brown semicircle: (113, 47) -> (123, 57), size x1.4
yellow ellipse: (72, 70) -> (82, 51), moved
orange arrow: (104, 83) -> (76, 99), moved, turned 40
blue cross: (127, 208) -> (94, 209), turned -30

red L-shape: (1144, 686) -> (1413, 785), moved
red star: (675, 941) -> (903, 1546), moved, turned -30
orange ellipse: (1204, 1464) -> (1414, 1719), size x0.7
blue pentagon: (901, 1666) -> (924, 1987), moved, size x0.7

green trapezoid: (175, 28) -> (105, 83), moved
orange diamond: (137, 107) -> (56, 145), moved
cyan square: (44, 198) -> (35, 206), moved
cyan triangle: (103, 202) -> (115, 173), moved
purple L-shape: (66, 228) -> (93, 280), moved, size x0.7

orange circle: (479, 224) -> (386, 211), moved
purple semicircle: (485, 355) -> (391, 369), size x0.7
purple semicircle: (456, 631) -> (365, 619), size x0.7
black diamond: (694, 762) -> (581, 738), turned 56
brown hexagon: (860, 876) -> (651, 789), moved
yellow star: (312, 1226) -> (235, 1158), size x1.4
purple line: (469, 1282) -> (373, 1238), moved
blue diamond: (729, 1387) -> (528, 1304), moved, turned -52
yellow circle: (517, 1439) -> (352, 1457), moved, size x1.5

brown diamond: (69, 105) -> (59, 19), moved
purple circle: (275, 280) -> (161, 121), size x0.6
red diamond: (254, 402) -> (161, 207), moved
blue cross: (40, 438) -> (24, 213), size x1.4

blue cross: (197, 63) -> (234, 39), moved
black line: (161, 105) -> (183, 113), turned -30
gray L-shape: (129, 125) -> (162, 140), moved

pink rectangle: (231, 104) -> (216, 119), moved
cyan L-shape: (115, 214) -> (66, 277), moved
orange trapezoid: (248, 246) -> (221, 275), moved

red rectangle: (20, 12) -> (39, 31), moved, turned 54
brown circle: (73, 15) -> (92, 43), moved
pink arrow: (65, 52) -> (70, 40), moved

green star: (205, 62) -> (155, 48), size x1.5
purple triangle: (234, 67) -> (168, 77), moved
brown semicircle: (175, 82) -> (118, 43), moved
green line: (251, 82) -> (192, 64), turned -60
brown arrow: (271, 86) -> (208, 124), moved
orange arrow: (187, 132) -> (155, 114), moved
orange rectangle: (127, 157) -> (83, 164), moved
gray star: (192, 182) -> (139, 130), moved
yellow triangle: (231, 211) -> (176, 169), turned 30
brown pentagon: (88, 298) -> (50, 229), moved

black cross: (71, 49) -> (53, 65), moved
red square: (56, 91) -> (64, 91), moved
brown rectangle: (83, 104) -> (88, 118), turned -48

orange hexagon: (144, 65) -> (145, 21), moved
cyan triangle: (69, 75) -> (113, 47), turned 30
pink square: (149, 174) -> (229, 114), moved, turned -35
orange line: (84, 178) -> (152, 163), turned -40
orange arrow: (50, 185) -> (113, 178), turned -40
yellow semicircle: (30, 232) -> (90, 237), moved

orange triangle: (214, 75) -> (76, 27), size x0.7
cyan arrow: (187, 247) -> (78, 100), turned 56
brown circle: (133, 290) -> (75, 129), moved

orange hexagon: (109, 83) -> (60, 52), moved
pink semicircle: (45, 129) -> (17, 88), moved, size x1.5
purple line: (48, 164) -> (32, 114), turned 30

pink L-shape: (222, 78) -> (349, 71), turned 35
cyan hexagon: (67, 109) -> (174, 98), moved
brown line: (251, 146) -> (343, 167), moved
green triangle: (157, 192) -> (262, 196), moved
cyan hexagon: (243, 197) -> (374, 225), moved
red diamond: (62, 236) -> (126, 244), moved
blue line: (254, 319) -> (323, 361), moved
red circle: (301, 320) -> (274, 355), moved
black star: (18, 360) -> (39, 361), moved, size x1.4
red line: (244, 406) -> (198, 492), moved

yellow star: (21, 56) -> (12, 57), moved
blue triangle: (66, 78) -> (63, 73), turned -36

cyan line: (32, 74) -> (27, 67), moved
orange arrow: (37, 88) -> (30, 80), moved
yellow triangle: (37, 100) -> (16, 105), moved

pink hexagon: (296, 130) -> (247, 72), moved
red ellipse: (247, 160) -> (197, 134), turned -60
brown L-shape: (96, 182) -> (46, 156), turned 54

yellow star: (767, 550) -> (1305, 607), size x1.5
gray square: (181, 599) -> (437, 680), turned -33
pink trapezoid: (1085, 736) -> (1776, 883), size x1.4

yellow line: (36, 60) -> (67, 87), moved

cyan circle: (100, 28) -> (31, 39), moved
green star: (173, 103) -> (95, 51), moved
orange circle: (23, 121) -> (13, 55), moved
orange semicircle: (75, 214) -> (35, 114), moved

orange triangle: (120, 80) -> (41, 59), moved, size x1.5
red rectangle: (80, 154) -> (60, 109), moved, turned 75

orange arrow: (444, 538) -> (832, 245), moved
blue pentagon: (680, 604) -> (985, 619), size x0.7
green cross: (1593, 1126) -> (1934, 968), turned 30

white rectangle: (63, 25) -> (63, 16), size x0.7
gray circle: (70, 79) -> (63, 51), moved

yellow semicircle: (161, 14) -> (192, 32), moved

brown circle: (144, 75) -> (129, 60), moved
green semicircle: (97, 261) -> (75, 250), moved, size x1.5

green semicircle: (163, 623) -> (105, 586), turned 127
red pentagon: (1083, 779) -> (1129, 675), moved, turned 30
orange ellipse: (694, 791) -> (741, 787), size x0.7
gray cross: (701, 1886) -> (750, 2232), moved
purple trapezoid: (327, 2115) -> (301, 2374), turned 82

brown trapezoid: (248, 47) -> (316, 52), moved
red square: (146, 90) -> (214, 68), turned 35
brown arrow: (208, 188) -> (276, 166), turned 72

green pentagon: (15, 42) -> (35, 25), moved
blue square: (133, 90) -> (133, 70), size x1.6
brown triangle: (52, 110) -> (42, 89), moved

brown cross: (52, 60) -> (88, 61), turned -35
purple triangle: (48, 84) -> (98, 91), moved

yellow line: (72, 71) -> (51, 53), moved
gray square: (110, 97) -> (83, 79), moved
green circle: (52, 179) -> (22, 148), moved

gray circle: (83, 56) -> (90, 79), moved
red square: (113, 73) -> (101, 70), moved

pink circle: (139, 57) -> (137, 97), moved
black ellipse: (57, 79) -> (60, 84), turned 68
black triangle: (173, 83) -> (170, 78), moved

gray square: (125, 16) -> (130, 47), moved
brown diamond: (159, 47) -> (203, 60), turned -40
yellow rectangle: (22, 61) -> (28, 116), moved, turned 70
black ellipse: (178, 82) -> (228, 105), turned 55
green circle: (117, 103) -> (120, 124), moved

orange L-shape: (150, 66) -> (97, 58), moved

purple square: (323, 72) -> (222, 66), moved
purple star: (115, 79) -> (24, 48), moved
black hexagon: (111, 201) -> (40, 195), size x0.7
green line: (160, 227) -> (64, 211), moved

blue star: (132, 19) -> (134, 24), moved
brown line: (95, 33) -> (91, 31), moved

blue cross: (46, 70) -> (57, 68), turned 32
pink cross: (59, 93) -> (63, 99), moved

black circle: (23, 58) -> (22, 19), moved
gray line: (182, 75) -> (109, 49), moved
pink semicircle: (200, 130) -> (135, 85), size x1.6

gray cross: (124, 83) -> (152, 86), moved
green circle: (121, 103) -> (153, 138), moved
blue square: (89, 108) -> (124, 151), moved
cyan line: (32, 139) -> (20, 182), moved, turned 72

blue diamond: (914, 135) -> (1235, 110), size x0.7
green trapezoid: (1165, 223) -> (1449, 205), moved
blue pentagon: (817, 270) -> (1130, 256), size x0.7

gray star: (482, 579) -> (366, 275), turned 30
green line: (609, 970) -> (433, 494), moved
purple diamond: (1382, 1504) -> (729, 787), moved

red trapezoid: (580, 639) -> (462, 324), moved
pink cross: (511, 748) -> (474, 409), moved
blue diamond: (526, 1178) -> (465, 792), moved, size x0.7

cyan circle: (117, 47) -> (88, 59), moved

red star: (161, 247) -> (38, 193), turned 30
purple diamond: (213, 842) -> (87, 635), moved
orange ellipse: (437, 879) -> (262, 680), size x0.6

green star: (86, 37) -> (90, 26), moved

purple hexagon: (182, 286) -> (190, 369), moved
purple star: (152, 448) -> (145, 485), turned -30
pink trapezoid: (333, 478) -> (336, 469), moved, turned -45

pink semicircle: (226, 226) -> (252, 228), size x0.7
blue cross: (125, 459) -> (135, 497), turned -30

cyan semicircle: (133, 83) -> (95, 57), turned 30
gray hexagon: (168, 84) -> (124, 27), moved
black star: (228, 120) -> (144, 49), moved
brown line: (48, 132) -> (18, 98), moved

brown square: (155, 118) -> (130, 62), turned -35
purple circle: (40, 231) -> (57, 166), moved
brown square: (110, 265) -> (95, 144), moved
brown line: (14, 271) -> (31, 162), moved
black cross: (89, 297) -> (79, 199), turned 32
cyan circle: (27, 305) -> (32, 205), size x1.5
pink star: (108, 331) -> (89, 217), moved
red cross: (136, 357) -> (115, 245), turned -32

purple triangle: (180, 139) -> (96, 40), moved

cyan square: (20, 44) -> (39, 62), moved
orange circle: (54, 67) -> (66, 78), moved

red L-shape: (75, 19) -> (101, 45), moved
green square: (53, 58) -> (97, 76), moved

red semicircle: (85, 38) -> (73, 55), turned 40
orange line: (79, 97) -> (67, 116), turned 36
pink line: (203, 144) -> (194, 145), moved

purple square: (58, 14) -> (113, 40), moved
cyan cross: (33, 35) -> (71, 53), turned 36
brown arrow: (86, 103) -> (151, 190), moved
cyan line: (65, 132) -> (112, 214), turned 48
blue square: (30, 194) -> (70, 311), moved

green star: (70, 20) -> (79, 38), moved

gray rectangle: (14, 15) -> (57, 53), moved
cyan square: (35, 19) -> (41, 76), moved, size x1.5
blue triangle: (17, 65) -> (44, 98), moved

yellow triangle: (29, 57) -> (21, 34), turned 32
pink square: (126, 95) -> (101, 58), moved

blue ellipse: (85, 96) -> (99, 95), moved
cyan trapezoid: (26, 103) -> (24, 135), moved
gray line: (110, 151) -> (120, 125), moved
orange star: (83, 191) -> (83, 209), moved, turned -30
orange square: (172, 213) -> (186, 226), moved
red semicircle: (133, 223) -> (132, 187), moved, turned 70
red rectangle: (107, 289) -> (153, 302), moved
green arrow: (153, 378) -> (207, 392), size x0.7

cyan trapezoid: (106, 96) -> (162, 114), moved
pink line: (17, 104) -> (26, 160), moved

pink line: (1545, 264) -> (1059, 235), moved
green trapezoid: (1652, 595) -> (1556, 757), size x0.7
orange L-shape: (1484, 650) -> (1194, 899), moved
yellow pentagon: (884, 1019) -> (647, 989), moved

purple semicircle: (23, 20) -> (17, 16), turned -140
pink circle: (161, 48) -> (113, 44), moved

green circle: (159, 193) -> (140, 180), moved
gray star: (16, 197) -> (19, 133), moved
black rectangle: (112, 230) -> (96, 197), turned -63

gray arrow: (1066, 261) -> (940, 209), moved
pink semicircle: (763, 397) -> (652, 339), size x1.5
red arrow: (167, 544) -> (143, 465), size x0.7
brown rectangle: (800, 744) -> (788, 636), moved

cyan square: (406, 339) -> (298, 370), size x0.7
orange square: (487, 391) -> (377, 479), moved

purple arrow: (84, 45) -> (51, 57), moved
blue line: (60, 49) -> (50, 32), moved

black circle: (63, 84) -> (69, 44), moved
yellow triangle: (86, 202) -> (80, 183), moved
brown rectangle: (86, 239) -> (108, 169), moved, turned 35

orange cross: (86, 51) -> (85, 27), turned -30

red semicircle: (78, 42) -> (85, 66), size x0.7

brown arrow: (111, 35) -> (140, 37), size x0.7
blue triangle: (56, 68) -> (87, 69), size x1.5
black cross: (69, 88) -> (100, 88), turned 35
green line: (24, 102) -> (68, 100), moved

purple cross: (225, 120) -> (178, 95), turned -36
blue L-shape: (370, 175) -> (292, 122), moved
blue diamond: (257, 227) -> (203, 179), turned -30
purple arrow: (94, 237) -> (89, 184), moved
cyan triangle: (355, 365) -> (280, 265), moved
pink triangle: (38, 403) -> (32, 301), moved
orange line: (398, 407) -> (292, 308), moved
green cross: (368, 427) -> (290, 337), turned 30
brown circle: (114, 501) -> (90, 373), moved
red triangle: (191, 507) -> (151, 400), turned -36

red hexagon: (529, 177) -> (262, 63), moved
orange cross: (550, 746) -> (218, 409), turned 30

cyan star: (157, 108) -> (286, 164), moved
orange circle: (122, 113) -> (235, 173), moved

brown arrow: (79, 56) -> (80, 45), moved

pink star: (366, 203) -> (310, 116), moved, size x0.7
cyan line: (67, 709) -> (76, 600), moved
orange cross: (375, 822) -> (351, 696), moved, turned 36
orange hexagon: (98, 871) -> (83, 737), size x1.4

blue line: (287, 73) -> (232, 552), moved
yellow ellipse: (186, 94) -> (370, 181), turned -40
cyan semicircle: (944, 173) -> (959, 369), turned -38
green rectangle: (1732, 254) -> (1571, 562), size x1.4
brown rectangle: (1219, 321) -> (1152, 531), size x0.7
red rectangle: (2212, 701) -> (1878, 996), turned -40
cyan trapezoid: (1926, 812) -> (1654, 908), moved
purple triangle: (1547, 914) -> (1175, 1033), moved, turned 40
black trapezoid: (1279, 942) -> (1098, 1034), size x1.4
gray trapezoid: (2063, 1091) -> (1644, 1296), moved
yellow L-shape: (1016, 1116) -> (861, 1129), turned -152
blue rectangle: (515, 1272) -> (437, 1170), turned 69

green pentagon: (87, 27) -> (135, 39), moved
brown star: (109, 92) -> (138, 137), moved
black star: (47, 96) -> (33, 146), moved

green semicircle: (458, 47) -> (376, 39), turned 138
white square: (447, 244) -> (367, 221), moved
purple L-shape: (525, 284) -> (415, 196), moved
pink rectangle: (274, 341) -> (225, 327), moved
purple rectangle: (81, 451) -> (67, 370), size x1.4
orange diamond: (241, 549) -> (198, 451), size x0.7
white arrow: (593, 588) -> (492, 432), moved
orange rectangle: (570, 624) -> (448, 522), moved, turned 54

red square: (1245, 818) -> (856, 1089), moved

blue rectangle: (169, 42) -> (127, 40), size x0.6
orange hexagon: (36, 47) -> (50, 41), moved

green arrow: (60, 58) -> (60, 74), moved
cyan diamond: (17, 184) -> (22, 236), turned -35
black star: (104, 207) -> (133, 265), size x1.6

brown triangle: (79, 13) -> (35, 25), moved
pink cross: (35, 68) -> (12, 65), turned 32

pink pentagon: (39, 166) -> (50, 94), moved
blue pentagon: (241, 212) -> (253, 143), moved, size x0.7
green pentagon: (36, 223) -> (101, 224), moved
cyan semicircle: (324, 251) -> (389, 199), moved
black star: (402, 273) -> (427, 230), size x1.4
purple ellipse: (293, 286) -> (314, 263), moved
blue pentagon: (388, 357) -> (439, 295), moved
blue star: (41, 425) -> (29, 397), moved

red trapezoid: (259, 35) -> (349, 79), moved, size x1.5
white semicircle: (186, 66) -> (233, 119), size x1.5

Exercise description:
Nothing but the exact lines from the start of the material through the line holding "red diamond: (254, 402) -> (161, 207), moved", both included, belongs in the answer.

Output below:
brown semicircle: (113, 47) -> (123, 57), size x1.4
yellow ellipse: (72, 70) -> (82, 51), moved
orange arrow: (104, 83) -> (76, 99), moved, turned 40
blue cross: (127, 208) -> (94, 209), turned -30

red L-shape: (1144, 686) -> (1413, 785), moved
red star: (675, 941) -> (903, 1546), moved, turned -30
orange ellipse: (1204, 1464) -> (1414, 1719), size x0.7
blue pentagon: (901, 1666) -> (924, 1987), moved, size x0.7

green trapezoid: (175, 28) -> (105, 83), moved
orange diamond: (137, 107) -> (56, 145), moved
cyan square: (44, 198) -> (35, 206), moved
cyan triangle: (103, 202) -> (115, 173), moved
purple L-shape: (66, 228) -> (93, 280), moved, size x0.7

orange circle: (479, 224) -> (386, 211), moved
purple semicircle: (485, 355) -> (391, 369), size x0.7
purple semicircle: (456, 631) -> (365, 619), size x0.7
black diamond: (694, 762) -> (581, 738), turned 56
brown hexagon: (860, 876) -> (651, 789), moved
yellow star: (312, 1226) -> (235, 1158), size x1.4
purple line: (469, 1282) -> (373, 1238), moved
blue diamond: (729, 1387) -> (528, 1304), moved, turned -52
yellow circle: (517, 1439) -> (352, 1457), moved, size x1.5

brown diamond: (69, 105) -> (59, 19), moved
purple circle: (275, 280) -> (161, 121), size x0.6
red diamond: (254, 402) -> (161, 207), moved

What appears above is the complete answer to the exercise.